§ WRITTEN TASK
Only the lines below starting at the one containing "(305, 484) = (457, 269): purple" and ending at the one containing "(649, 405) = (476, 123): brown banana -> none" belong in the answer, each copied exactly.

§ INPUT RECORDS
###

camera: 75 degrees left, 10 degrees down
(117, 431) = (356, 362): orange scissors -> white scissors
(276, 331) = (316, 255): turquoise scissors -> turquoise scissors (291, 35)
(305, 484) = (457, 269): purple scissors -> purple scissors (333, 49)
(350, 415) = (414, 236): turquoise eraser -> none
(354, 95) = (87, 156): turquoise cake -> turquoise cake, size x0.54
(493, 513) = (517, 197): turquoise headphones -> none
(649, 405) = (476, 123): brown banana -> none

###

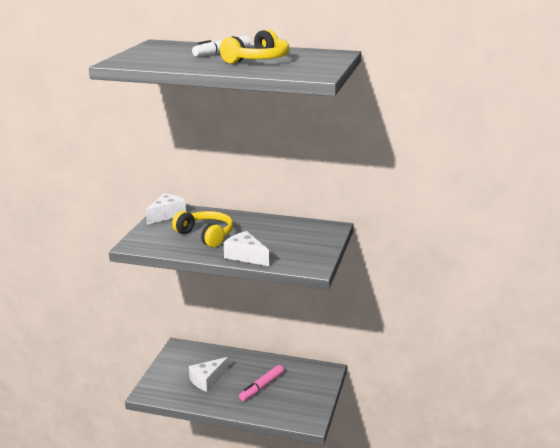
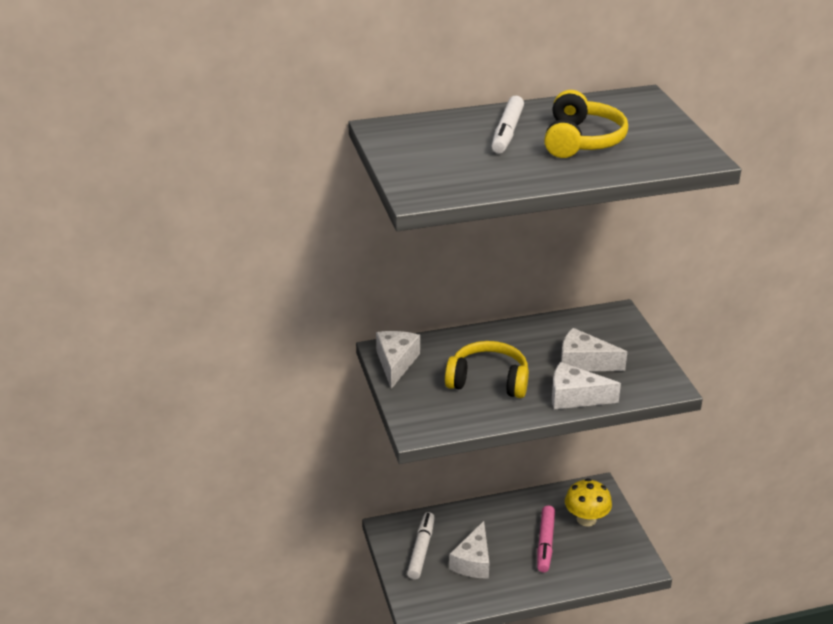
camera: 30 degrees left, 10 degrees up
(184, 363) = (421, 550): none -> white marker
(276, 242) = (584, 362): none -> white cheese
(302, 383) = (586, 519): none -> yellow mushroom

###

§ TASK SOLUTION
(305, 484) = (457, 269): purple scissors -> purple scissors (333, 49)
(350, 415) = (414, 236): turquoise eraser -> none
(354, 95) = (87, 156): turquoise cake -> turquoise cake, size x0.54
(493, 513) = (517, 197): turquoise headphones -> none
(649, 405) = (476, 123): brown banana -> none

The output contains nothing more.